### Activity
The records below need to be restated word for word.

### Data for this task
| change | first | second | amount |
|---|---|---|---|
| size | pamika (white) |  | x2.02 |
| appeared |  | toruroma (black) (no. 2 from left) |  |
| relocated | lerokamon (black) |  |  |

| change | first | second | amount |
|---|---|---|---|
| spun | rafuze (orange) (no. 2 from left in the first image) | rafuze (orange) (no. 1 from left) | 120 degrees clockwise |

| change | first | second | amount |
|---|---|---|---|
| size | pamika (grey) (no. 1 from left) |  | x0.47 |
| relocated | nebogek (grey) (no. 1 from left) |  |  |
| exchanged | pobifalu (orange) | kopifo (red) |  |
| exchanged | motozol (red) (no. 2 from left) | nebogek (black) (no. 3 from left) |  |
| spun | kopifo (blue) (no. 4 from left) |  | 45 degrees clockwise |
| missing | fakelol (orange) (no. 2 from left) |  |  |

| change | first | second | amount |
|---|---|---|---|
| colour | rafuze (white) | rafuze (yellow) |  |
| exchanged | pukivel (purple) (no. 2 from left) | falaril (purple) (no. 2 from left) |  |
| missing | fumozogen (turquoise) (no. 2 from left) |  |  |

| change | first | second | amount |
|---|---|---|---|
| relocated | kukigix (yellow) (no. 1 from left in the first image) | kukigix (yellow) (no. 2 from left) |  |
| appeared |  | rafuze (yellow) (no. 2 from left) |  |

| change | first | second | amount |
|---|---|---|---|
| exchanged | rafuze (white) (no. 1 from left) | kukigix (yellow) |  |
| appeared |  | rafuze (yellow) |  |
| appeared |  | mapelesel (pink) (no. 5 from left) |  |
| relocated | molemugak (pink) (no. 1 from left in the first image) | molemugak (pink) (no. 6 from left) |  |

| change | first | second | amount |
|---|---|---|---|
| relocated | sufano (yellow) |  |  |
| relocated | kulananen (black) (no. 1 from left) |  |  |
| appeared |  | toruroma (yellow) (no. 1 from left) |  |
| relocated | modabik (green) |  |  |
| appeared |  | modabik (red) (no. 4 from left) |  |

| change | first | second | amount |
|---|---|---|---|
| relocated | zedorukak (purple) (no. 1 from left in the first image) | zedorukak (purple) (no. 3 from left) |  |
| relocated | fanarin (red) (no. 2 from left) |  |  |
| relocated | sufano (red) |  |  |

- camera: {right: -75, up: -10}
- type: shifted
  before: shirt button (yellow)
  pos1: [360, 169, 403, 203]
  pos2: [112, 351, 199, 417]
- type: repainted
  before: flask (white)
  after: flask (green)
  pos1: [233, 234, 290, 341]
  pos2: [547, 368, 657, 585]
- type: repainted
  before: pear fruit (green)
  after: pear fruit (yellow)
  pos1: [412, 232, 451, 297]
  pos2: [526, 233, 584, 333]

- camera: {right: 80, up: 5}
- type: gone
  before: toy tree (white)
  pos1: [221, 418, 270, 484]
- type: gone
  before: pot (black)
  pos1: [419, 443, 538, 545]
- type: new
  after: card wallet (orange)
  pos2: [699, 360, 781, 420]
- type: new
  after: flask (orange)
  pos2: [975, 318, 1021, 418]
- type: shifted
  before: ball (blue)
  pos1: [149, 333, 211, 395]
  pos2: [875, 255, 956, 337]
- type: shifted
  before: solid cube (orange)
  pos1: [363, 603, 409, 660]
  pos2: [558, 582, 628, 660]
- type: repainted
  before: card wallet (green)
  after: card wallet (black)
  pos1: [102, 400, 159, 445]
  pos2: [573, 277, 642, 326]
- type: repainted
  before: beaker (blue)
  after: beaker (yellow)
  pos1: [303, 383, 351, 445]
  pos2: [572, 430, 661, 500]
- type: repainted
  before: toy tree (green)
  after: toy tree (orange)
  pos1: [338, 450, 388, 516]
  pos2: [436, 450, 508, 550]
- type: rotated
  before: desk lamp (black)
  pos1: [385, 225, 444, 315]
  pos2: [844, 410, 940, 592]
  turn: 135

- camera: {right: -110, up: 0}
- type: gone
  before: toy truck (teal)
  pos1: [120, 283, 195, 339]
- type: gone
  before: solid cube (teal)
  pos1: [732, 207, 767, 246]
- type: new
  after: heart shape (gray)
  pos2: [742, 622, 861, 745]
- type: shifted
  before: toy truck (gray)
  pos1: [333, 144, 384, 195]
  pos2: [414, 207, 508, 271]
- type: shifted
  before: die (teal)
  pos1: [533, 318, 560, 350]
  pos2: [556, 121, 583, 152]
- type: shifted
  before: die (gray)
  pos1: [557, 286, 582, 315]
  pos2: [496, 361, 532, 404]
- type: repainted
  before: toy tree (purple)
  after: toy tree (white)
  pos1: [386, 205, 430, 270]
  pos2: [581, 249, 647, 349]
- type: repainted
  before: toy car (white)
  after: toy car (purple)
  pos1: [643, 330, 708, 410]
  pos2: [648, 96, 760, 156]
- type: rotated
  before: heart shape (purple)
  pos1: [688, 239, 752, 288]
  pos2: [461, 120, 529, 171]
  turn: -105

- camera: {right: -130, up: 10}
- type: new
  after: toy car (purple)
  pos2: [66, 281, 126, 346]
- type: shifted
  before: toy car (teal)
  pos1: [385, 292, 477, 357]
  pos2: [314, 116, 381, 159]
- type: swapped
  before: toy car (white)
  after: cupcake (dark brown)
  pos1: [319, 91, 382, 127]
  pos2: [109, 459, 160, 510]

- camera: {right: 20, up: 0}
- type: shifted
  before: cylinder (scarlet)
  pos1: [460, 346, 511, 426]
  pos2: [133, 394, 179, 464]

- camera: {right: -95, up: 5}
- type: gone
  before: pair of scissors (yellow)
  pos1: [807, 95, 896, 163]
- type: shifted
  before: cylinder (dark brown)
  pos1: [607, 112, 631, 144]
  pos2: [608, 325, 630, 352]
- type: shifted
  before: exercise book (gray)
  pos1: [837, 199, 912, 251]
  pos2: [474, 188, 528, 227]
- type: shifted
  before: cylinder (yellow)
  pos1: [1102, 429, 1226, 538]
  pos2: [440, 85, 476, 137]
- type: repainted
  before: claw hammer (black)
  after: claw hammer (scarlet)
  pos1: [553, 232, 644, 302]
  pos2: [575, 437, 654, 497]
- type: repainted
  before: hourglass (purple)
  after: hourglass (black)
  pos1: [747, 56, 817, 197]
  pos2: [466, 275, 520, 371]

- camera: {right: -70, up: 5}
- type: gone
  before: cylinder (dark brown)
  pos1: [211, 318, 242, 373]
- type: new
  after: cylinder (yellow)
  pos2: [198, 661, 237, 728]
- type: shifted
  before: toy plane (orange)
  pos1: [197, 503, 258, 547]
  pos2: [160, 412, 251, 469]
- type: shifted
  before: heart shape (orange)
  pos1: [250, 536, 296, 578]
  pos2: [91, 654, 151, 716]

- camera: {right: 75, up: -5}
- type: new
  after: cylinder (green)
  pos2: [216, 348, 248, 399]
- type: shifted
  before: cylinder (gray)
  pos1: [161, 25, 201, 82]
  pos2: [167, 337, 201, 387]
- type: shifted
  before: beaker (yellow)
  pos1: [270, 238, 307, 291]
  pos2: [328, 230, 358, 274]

### Answer box
| change | first | second | amount |
|---|---|---|---|
| size | pamika (white) |  | x2.02 |
| appeared |  | toruroma (black) (no. 2 from left) |  |
| relocated | lerokamon (black) |  |  |

| change | first | second | amount |
|---|---|---|---|
| spun | rafuze (orange) (no. 2 from left in the first image) | rafuze (orange) (no. 1 from left) | 120 degrees clockwise |

| change | first | second | amount |
|---|---|---|---|
| size | pamika (grey) (no. 1 from left) |  | x0.47 |
| relocated | nebogek (grey) (no. 1 from left) |  |  |
| exchanged | pobifalu (orange) | kopifo (red) |  |
| exchanged | motozol (red) (no. 2 from left) | nebogek (black) (no. 3 from left) |  |
| spun | kopifo (blue) (no. 4 from left) |  | 45 degrees clockwise |
| missing | fakelol (orange) (no. 2 from left) |  |  |

| change | first | second | amount |
|---|---|---|---|
| colour | rafuze (white) | rafuze (yellow) |  |
| exchanged | pukivel (purple) (no. 2 from left) | falaril (purple) (no. 2 from left) |  |
| missing | fumozogen (turquoise) (no. 2 from left) |  |  |

| change | first | second | amount |
|---|---|---|---|
| relocated | kukigix (yellow) (no. 1 from left in the first image) | kukigix (yellow) (no. 2 from left) |  |
| appeared |  | rafuze (yellow) (no. 2 from left) |  |

| change | first | second | amount |
|---|---|---|---|
| exchanged | rafuze (white) (no. 1 from left) | kukigix (yellow) |  |
| appeared |  | rafuze (yellow) |  |
| appeared |  | mapelesel (pink) (no. 5 from left) |  |
| relocated | molemugak (pink) (no. 1 from left in the first image) | molemugak (pink) (no. 6 from left) |  |

| change | first | second | amount |
|---|---|---|---|
| relocated | sufano (yellow) |  |  |
| relocated | kulananen (black) (no. 1 from left) |  |  |
| appeared |  | toruroma (yellow) (no. 1 from left) |  |
| relocated | modabik (green) |  |  |
| appeared |  | modabik (red) (no. 4 from left) |  |

| change | first | second | amount |
|---|---|---|---|
| relocated | zedorukak (purple) (no. 1 from left in the first image) | zedorukak (purple) (no. 3 from left) |  |
| relocated | fanarin (red) (no. 2 from left) |  |  |
| relocated | sufano (red) |  |  |

- camera: {right: -75, up: -10}
- type: shifted
  before: shirt button (yellow)
  pos1: [360, 169, 403, 203]
  pos2: [112, 351, 199, 417]
- type: repainted
  before: flask (white)
  after: flask (green)
  pos1: [233, 234, 290, 341]
  pos2: [547, 368, 657, 585]
- type: repainted
  before: pear fruit (green)
  after: pear fruit (yellow)
  pos1: [412, 232, 451, 297]
  pos2: [526, 233, 584, 333]

- camera: {right: 80, up: 5}
- type: gone
  before: toy tree (white)
  pos1: [221, 418, 270, 484]
- type: gone
  before: pot (black)
  pos1: [419, 443, 538, 545]
- type: new
  after: card wallet (orange)
  pos2: [699, 360, 781, 420]
- type: new
  after: flask (orange)
  pos2: [975, 318, 1021, 418]
- type: shifted
  before: ball (blue)
  pos1: [149, 333, 211, 395]
  pos2: [875, 255, 956, 337]
- type: shifted
  before: solid cube (orange)
  pos1: [363, 603, 409, 660]
  pos2: [558, 582, 628, 660]
- type: repainted
  before: card wallet (green)
  after: card wallet (black)
  pos1: [102, 400, 159, 445]
  pos2: [573, 277, 642, 326]
- type: repainted
  before: beaker (blue)
  after: beaker (yellow)
  pos1: [303, 383, 351, 445]
  pos2: [572, 430, 661, 500]
- type: repainted
  before: toy tree (green)
  after: toy tree (orange)
  pos1: [338, 450, 388, 516]
  pos2: [436, 450, 508, 550]
- type: rotated
  before: desk lamp (black)
  pos1: [385, 225, 444, 315]
  pos2: [844, 410, 940, 592]
  turn: 135

- camera: {right: -110, up: 0}
- type: gone
  before: toy truck (teal)
  pos1: [120, 283, 195, 339]
- type: gone
  before: solid cube (teal)
  pos1: [732, 207, 767, 246]
- type: new
  after: heart shape (gray)
  pos2: [742, 622, 861, 745]
- type: shifted
  before: toy truck (gray)
  pos1: [333, 144, 384, 195]
  pos2: [414, 207, 508, 271]
- type: shifted
  before: die (teal)
  pos1: [533, 318, 560, 350]
  pos2: [556, 121, 583, 152]
- type: shifted
  before: die (gray)
  pos1: [557, 286, 582, 315]
  pos2: [496, 361, 532, 404]
- type: repainted
  before: toy tree (purple)
  after: toy tree (white)
  pos1: [386, 205, 430, 270]
  pos2: [581, 249, 647, 349]
- type: repainted
  before: toy car (white)
  after: toy car (purple)
  pos1: [643, 330, 708, 410]
  pos2: [648, 96, 760, 156]
- type: rotated
  before: heart shape (purple)
  pos1: [688, 239, 752, 288]
  pos2: [461, 120, 529, 171]
  turn: -105

- camera: {right: -130, up: 10}
- type: new
  after: toy car (purple)
  pos2: [66, 281, 126, 346]
- type: shifted
  before: toy car (teal)
  pos1: [385, 292, 477, 357]
  pos2: [314, 116, 381, 159]
- type: swapped
  before: toy car (white)
  after: cupcake (dark brown)
  pos1: [319, 91, 382, 127]
  pos2: [109, 459, 160, 510]

- camera: {right: 20, up: 0}
- type: shifted
  before: cylinder (scarlet)
  pos1: [460, 346, 511, 426]
  pos2: [133, 394, 179, 464]

- camera: {right: -95, up: 5}
- type: gone
  before: pair of scissors (yellow)
  pos1: [807, 95, 896, 163]
- type: shifted
  before: cylinder (dark brown)
  pos1: [607, 112, 631, 144]
  pos2: [608, 325, 630, 352]
- type: shifted
  before: exercise book (gray)
  pos1: [837, 199, 912, 251]
  pos2: [474, 188, 528, 227]
- type: shifted
  before: cylinder (yellow)
  pos1: [1102, 429, 1226, 538]
  pos2: [440, 85, 476, 137]
- type: repainted
  before: claw hammer (black)
  after: claw hammer (scarlet)
  pos1: [553, 232, 644, 302]
  pos2: [575, 437, 654, 497]
- type: repainted
  before: hourglass (purple)
  after: hourglass (black)
  pos1: [747, 56, 817, 197]
  pos2: [466, 275, 520, 371]

- camera: {right: -70, up: 5}
- type: gone
  before: cylinder (dark brown)
  pos1: [211, 318, 242, 373]
- type: new
  after: cylinder (yellow)
  pos2: [198, 661, 237, 728]
- type: shifted
  before: toy plane (orange)
  pos1: [197, 503, 258, 547]
  pos2: [160, 412, 251, 469]
- type: shifted
  before: heart shape (orange)
  pos1: [250, 536, 296, 578]
  pos2: [91, 654, 151, 716]

- camera: {right: 75, up: -5}
- type: new
  after: cylinder (green)
  pos2: [216, 348, 248, 399]
- type: shifted
  before: cylinder (gray)
  pos1: [161, 25, 201, 82]
  pos2: [167, 337, 201, 387]
- type: shifted
  before: beaker (yellow)
  pos1: [270, 238, 307, 291]
  pos2: [328, 230, 358, 274]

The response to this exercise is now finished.